### [Task prompt]
Please reproduce the lines below, character for character, from the first one up to and including the line with "blue diamond: moved 11 px left, 4 px down".
- - -
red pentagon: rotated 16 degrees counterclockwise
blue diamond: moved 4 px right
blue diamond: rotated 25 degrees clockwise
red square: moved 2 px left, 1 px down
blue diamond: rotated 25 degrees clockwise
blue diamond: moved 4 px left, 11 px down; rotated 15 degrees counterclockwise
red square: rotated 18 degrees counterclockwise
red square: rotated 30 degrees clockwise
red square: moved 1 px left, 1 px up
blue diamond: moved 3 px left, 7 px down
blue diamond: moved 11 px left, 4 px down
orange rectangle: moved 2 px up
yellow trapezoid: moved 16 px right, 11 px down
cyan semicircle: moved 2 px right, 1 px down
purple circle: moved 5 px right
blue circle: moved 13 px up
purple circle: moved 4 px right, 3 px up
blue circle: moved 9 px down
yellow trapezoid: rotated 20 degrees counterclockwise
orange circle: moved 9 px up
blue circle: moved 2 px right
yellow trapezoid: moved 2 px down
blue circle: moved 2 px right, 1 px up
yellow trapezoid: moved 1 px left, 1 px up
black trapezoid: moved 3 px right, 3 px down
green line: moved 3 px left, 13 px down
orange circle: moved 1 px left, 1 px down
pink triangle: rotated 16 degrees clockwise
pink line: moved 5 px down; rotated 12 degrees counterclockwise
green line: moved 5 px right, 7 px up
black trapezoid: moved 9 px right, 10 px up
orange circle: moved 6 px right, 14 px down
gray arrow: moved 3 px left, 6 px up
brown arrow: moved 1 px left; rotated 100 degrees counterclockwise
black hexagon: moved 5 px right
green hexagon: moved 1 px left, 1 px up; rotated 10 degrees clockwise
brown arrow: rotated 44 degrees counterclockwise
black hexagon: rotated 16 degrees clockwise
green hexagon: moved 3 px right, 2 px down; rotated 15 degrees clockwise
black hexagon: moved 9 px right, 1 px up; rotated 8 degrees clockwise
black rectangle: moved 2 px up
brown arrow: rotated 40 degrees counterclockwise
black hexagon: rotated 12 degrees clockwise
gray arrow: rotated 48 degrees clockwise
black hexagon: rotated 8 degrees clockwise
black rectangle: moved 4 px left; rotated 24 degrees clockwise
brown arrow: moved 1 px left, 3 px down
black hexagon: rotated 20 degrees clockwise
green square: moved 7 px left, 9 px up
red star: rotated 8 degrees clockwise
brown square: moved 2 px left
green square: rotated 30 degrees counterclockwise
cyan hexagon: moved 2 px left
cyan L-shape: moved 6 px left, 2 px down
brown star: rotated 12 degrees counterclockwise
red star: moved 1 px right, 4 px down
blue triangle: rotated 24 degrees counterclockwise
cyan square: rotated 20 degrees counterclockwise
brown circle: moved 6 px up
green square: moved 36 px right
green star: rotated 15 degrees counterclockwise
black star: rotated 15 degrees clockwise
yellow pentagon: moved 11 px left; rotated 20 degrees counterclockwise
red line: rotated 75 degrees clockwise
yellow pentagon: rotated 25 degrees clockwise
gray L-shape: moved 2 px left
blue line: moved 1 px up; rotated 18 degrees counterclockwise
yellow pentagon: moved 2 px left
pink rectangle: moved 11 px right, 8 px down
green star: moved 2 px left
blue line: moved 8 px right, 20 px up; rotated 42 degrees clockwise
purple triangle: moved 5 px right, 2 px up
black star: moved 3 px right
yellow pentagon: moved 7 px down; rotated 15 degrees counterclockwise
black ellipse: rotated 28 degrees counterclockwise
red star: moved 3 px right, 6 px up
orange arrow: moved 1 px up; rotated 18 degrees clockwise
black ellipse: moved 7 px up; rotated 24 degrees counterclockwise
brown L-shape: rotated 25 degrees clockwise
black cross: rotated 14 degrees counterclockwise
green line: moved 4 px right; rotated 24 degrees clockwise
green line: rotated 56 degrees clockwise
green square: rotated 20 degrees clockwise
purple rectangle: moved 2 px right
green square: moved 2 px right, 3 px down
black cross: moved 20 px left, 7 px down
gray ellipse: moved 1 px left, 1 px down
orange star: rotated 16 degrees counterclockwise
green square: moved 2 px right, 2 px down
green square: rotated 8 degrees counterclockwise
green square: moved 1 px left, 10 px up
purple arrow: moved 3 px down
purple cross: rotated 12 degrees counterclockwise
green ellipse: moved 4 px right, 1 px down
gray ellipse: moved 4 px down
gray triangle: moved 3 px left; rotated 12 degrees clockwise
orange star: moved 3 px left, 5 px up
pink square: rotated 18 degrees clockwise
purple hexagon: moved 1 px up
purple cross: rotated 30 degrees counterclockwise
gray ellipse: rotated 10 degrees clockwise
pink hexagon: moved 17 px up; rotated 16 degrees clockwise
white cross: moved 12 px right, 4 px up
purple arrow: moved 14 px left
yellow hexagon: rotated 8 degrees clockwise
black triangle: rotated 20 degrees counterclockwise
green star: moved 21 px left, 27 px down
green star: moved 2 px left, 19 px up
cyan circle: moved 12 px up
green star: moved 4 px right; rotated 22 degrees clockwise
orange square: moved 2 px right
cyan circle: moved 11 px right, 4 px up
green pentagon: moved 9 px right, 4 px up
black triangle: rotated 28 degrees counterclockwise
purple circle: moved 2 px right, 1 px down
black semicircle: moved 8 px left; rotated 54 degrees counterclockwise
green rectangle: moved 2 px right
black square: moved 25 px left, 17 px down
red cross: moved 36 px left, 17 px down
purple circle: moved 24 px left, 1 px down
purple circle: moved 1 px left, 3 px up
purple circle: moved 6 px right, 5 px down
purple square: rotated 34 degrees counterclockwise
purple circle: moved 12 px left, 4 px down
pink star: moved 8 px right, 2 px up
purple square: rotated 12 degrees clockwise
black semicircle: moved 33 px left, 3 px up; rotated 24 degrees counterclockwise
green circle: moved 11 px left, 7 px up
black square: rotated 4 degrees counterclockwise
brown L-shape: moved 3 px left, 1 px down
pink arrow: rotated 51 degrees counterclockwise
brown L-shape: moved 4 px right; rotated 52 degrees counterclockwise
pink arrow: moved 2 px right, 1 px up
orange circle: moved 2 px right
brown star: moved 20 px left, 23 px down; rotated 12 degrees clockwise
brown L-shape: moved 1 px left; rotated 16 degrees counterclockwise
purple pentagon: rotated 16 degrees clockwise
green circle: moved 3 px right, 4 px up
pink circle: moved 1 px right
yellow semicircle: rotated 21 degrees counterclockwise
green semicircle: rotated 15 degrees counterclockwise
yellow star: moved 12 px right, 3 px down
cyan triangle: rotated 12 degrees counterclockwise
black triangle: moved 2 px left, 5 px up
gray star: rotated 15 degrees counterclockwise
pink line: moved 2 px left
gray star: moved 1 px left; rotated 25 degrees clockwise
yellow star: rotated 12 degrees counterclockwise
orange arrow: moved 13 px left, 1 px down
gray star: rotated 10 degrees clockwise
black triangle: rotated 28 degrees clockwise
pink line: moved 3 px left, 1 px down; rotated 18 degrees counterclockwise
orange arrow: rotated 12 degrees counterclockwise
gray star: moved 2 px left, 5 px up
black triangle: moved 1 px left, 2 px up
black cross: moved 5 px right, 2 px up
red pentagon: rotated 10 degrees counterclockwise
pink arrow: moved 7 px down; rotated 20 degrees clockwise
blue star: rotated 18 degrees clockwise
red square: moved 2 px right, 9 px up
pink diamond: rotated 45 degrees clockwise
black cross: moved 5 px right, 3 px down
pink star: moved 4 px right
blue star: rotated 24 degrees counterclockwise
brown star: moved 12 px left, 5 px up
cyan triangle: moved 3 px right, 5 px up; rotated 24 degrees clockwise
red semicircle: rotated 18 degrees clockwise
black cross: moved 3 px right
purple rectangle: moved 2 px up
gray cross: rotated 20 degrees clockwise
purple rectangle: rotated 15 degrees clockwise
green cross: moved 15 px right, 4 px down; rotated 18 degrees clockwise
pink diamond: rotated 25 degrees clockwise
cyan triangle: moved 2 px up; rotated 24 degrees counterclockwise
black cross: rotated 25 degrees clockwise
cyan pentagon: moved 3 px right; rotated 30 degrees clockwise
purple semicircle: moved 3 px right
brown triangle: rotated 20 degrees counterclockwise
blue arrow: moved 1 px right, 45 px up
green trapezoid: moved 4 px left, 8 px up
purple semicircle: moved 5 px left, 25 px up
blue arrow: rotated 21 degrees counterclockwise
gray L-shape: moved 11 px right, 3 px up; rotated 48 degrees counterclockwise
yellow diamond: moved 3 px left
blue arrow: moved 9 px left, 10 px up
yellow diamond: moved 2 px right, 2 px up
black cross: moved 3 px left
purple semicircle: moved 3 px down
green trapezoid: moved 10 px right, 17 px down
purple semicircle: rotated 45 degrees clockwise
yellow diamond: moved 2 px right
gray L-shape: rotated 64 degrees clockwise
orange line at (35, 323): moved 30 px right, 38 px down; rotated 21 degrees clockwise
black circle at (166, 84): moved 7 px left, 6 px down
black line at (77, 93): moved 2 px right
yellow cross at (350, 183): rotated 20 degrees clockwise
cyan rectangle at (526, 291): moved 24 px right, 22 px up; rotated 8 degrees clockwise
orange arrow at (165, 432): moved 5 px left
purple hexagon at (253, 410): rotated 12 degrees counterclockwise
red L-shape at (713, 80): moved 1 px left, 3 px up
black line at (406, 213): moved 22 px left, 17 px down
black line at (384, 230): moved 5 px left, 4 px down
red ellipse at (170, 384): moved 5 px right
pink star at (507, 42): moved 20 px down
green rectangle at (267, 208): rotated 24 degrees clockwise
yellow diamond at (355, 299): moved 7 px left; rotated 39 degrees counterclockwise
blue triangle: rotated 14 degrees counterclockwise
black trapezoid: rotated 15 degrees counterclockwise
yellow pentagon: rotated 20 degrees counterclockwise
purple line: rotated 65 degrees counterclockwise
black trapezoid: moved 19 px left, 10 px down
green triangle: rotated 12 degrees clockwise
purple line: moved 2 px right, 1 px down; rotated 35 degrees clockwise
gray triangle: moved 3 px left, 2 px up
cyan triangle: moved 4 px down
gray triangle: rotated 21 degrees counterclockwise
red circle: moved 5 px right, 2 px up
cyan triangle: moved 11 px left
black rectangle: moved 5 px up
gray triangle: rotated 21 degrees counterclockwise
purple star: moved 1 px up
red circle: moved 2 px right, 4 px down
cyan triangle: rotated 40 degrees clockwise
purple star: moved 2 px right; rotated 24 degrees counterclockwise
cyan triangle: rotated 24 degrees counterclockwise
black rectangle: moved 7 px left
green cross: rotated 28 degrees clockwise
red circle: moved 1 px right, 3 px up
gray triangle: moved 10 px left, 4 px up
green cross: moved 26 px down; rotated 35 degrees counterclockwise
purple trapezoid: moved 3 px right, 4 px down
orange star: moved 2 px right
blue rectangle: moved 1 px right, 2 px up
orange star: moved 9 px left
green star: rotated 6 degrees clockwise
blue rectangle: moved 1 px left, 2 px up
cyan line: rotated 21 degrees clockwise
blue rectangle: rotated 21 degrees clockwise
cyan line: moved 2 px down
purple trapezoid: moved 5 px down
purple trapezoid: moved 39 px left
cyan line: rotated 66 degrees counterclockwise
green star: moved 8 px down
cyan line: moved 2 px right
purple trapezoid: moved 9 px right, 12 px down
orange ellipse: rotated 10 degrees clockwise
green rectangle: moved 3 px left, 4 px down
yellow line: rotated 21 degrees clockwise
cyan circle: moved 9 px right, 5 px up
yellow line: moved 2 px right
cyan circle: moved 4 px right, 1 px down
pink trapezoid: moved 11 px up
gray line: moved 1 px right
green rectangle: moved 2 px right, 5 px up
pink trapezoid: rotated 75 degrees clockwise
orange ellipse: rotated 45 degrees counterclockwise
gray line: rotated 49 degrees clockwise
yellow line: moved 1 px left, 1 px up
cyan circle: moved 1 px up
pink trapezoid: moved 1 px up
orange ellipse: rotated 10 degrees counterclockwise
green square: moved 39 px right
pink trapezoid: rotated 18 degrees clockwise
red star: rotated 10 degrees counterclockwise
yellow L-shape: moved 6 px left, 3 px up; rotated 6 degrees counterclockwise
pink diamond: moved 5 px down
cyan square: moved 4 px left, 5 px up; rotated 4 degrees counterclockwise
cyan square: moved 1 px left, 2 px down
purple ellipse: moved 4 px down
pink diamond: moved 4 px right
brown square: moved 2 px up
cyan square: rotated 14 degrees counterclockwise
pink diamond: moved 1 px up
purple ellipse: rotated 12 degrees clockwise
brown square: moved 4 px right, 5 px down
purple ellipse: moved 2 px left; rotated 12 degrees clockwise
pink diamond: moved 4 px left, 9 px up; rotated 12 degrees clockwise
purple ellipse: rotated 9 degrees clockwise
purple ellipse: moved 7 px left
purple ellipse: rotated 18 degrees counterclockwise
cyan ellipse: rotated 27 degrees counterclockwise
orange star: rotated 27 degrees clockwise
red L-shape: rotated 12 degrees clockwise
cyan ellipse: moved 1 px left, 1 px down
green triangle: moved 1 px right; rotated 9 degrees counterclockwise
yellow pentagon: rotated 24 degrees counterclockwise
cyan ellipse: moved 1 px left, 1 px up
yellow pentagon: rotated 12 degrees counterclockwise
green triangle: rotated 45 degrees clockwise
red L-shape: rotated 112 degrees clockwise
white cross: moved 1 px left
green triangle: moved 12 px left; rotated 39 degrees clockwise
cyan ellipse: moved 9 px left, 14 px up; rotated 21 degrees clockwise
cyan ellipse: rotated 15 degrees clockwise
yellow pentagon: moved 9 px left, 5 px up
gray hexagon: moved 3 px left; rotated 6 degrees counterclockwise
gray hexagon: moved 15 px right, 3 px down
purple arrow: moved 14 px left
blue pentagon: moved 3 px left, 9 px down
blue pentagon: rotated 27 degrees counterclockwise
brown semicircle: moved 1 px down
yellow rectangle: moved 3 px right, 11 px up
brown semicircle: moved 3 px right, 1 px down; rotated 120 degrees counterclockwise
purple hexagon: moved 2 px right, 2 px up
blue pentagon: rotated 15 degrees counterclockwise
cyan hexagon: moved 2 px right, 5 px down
- - -
### [Solution to the exercise]
red pentagon: rotated 16 degrees counterclockwise
blue diamond: moved 4 px right
blue diamond: rotated 25 degrees clockwise
red square: moved 2 px left, 1 px down
blue diamond: rotated 25 degrees clockwise
blue diamond: moved 4 px left, 11 px down; rotated 15 degrees counterclockwise
red square: rotated 18 degrees counterclockwise
red square: rotated 30 degrees clockwise
red square: moved 1 px left, 1 px up
blue diamond: moved 3 px left, 7 px down
blue diamond: moved 11 px left, 4 px down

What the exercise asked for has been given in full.